Your instructions: Restate each line below word for word, skipping every picture.
════
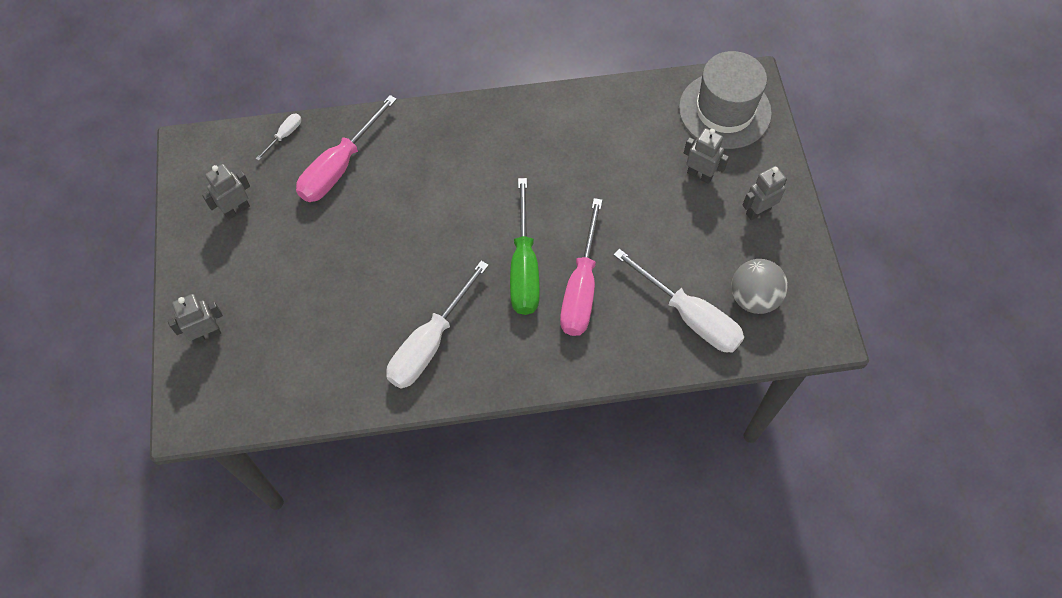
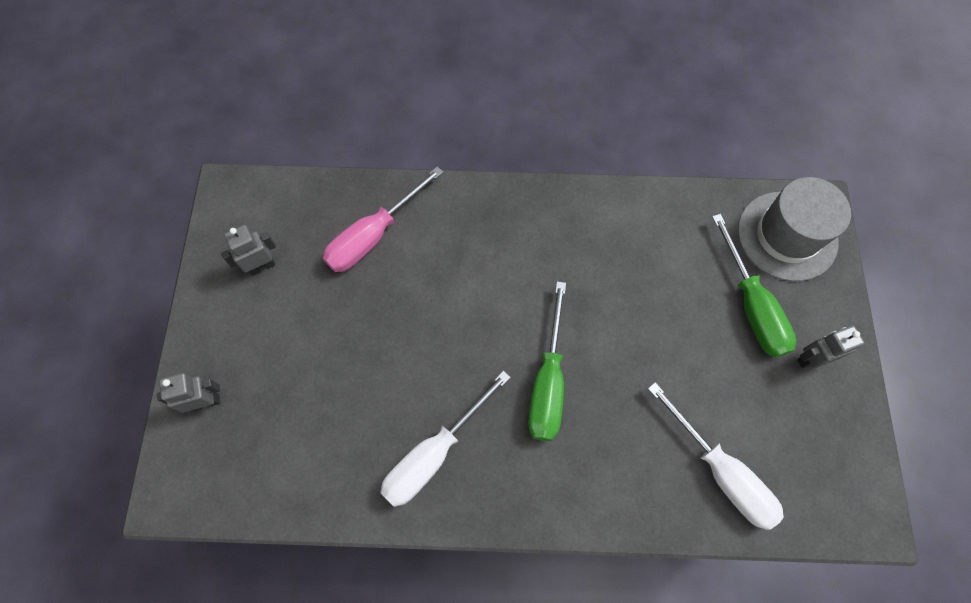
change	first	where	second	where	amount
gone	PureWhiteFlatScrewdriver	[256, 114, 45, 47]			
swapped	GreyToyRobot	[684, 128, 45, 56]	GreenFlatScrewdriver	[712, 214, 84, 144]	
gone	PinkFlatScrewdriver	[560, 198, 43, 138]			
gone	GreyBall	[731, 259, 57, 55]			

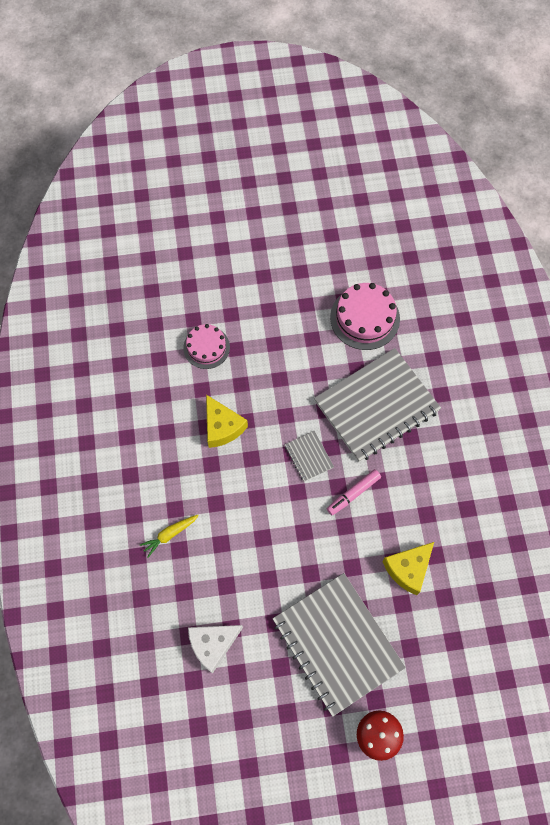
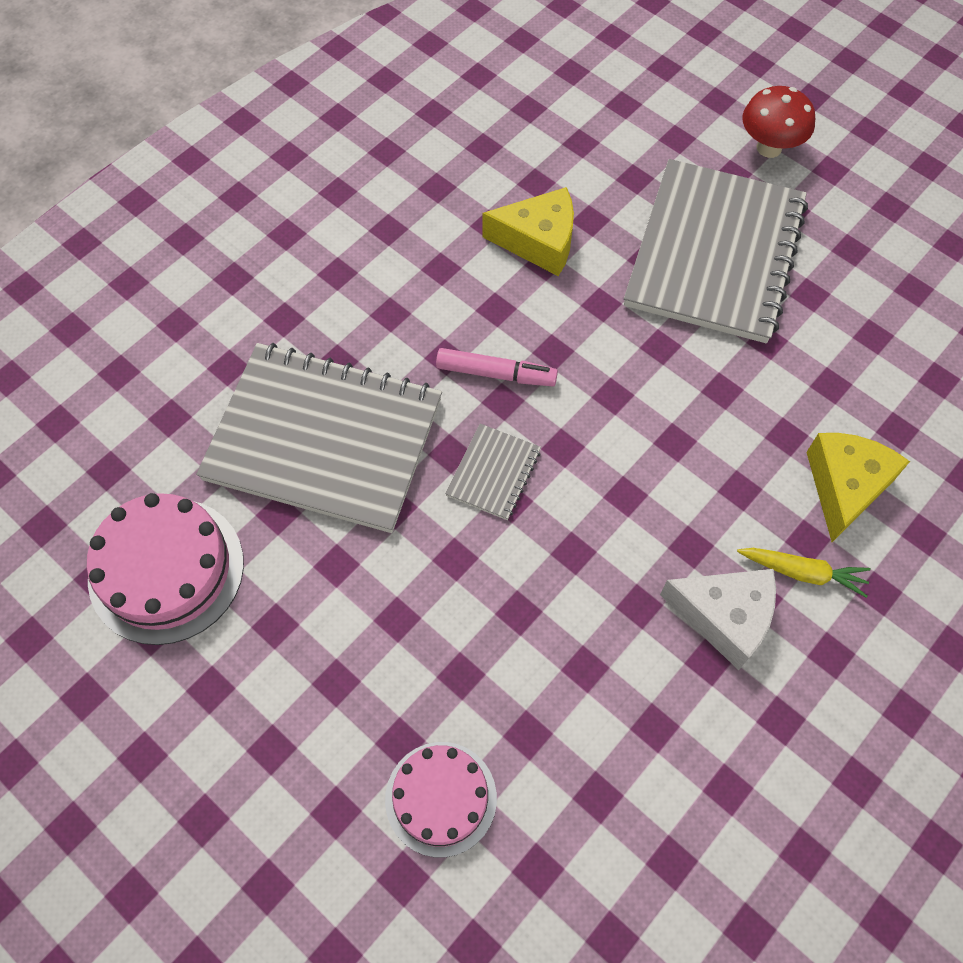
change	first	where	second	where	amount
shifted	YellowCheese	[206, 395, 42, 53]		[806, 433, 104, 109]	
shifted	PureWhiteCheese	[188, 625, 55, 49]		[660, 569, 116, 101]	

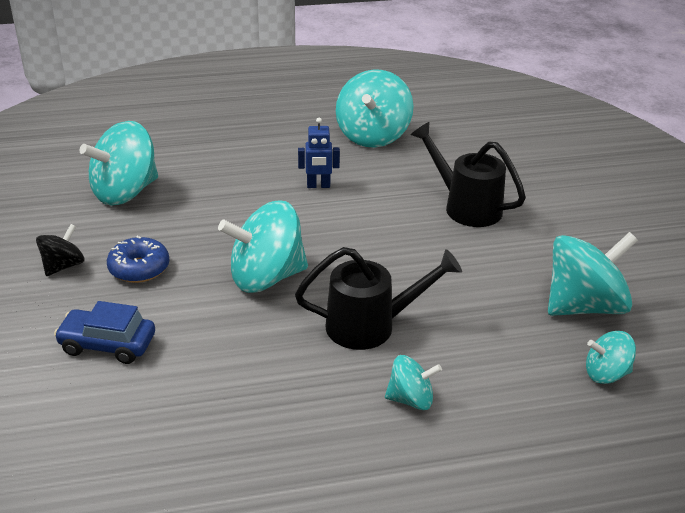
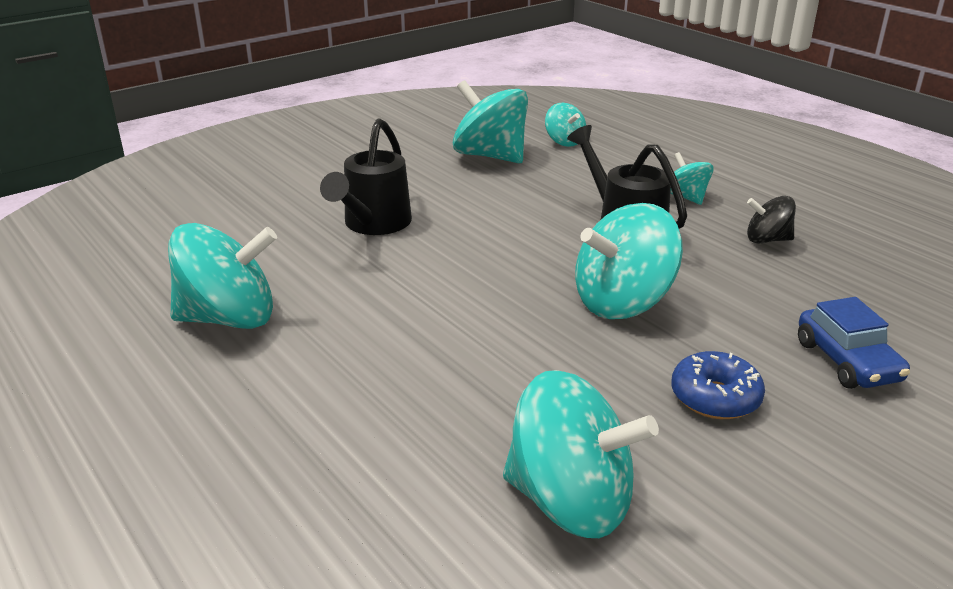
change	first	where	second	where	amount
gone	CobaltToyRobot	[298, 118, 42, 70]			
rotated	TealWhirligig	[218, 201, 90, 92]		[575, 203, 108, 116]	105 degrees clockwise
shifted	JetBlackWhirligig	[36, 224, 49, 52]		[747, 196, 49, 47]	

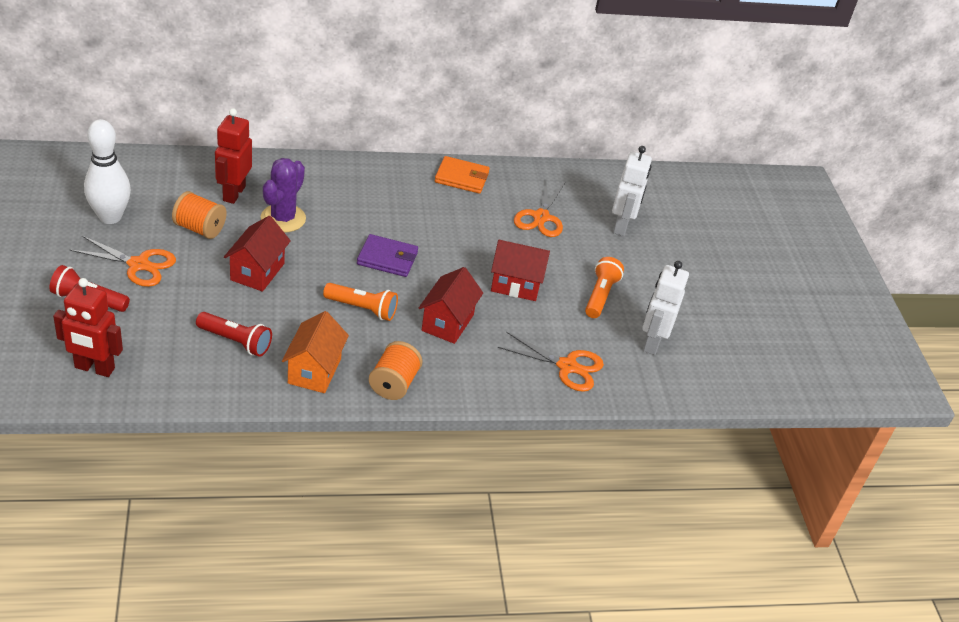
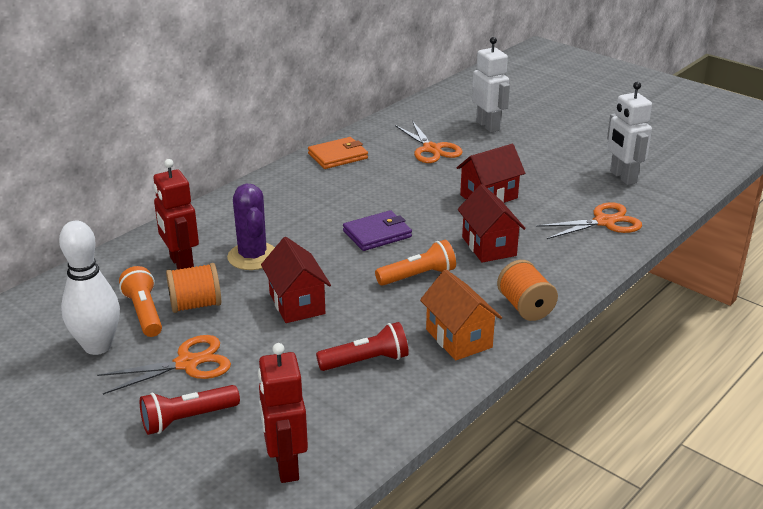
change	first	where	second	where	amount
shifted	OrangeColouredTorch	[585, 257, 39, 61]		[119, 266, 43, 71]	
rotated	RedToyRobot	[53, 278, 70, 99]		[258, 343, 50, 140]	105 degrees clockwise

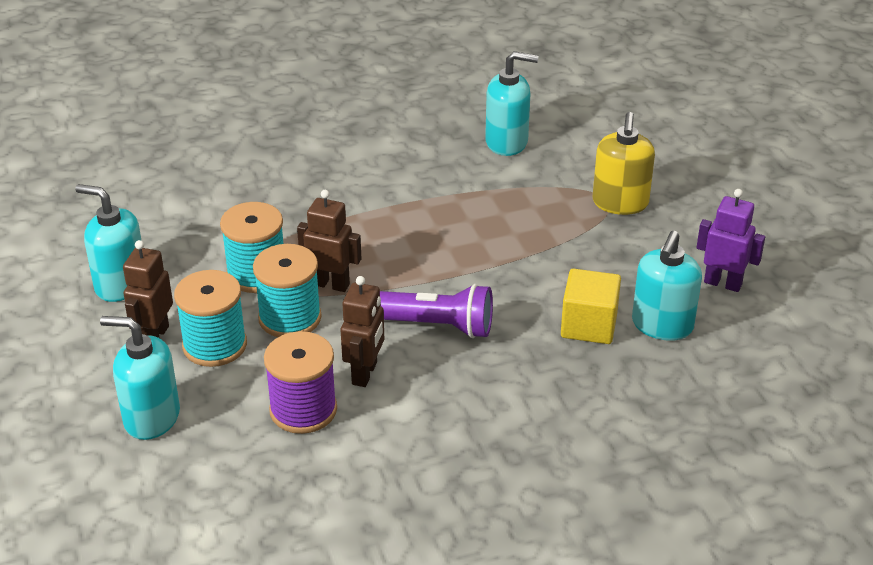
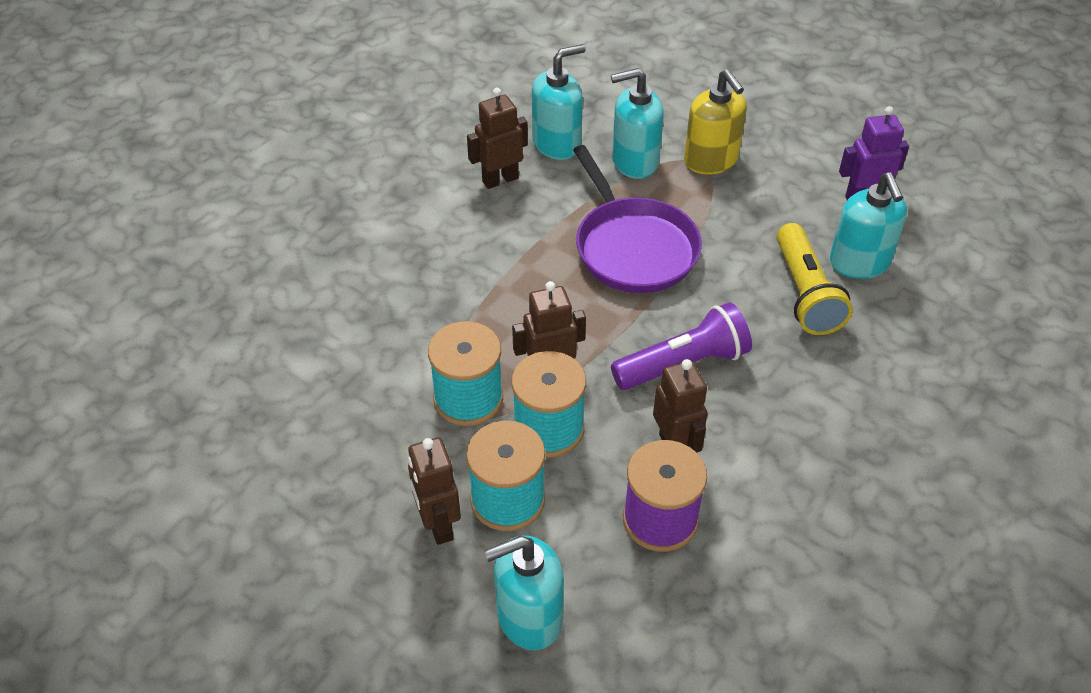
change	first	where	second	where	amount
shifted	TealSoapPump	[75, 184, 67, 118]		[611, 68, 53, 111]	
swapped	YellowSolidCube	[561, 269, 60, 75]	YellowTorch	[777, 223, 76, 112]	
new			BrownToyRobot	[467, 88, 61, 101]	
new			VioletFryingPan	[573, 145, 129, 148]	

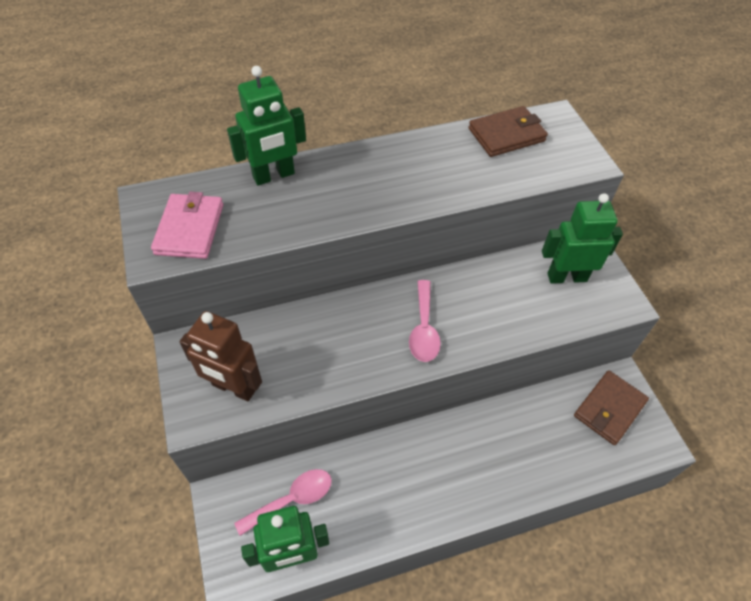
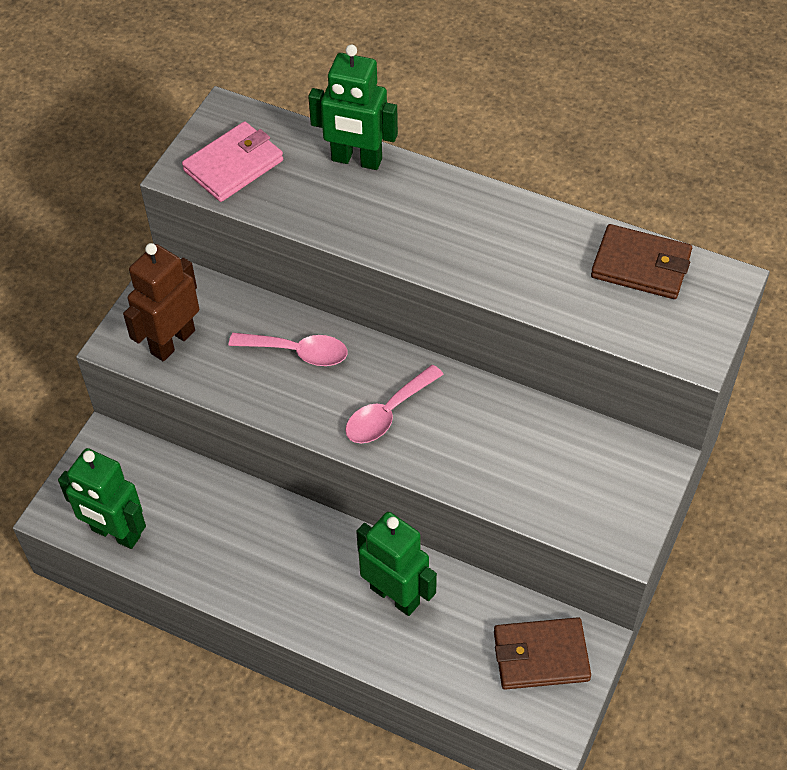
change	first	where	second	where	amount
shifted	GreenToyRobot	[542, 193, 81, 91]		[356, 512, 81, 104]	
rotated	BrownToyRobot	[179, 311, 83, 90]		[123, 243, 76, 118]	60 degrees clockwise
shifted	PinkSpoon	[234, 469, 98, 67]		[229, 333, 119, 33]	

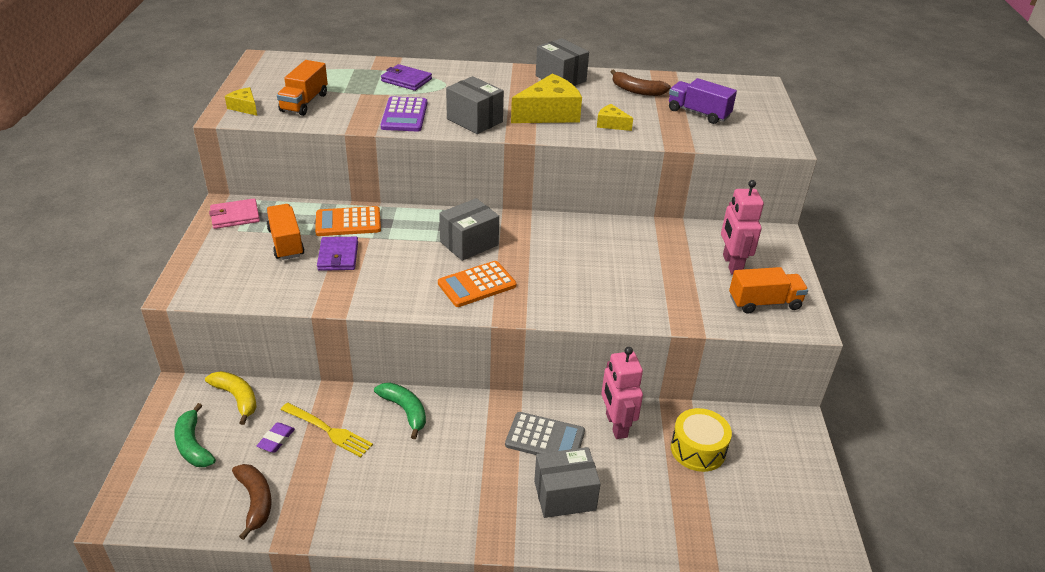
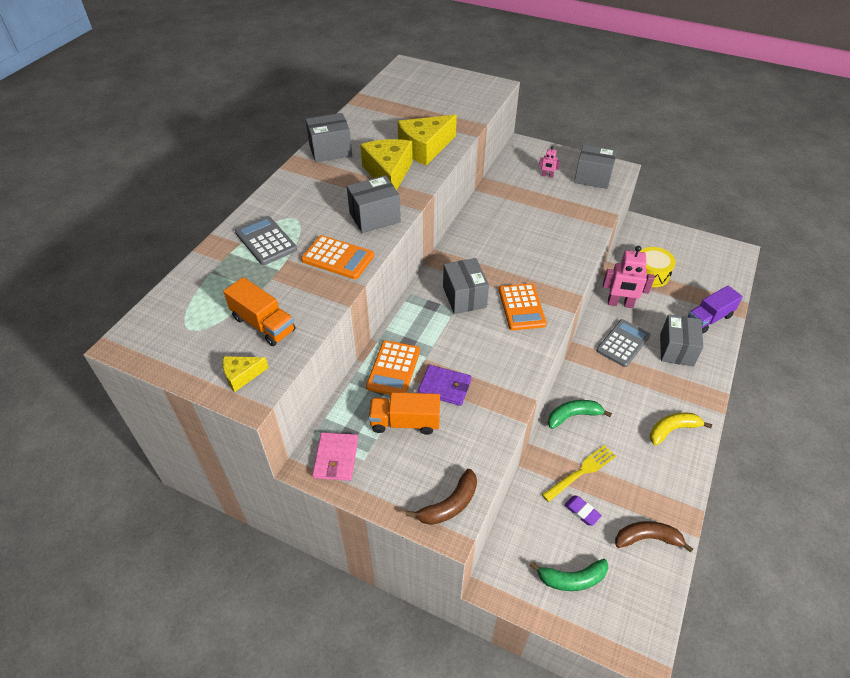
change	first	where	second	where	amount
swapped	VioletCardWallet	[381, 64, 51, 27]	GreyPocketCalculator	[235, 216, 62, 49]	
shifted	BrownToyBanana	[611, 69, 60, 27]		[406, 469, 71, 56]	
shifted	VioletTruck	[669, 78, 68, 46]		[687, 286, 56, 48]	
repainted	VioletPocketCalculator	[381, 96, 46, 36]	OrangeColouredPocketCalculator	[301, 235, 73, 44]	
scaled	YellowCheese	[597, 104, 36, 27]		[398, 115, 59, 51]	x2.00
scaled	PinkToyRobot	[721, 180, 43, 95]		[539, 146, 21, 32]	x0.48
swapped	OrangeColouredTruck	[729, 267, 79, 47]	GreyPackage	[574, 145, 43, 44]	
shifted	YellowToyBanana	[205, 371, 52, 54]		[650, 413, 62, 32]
════
Answer to this task:
change	first	where	second	where	amount
gone	PureWhiteFlatScrewdriver	[256, 114, 45, 47]			
swapped	GreyToyRobot	[684, 128, 45, 56]	GreenFlatScrewdriver	[712, 214, 84, 144]	
gone	PinkFlatScrewdriver	[560, 198, 43, 138]			
gone	GreyBall	[731, 259, 57, 55]			

change	first	where	second	where	amount
shifted	YellowCheese	[206, 395, 42, 53]		[806, 433, 104, 109]	
shifted	PureWhiteCheese	[188, 625, 55, 49]		[660, 569, 116, 101]	

change	first	where	second	where	amount
gone	CobaltToyRobot	[298, 118, 42, 70]			
rotated	TealWhirligig	[218, 201, 90, 92]		[575, 203, 108, 116]	105 degrees clockwise
shifted	JetBlackWhirligig	[36, 224, 49, 52]		[747, 196, 49, 47]	

change	first	where	second	where	amount
shifted	OrangeColouredTorch	[585, 257, 39, 61]		[119, 266, 43, 71]	
rotated	RedToyRobot	[53, 278, 70, 99]		[258, 343, 50, 140]	105 degrees clockwise

change	first	where	second	where	amount
shifted	TealSoapPump	[75, 184, 67, 118]		[611, 68, 53, 111]	
swapped	YellowSolidCube	[561, 269, 60, 75]	YellowTorch	[777, 223, 76, 112]	
new			BrownToyRobot	[467, 88, 61, 101]	
new			VioletFryingPan	[573, 145, 129, 148]	

change	first	where	second	where	amount
shifted	GreenToyRobot	[542, 193, 81, 91]		[356, 512, 81, 104]	
rotated	BrownToyRobot	[179, 311, 83, 90]		[123, 243, 76, 118]	60 degrees clockwise
shifted	PinkSpoon	[234, 469, 98, 67]		[229, 333, 119, 33]	

change	first	where	second	where	amount
swapped	VioletCardWallet	[381, 64, 51, 27]	GreyPocketCalculator	[235, 216, 62, 49]	
shifted	BrownToyBanana	[611, 69, 60, 27]		[406, 469, 71, 56]	
shifted	VioletTruck	[669, 78, 68, 46]		[687, 286, 56, 48]	
repainted	VioletPocketCalculator	[381, 96, 46, 36]	OrangeColouredPocketCalculator	[301, 235, 73, 44]	
scaled	YellowCheese	[597, 104, 36, 27]		[398, 115, 59, 51]	x2.00
scaled	PinkToyRobot	[721, 180, 43, 95]		[539, 146, 21, 32]	x0.48
swapped	OrangeColouredTruck	[729, 267, 79, 47]	GreyPackage	[574, 145, 43, 44]	
shifted	YellowToyBanana	[205, 371, 52, 54]		[650, 413, 62, 32]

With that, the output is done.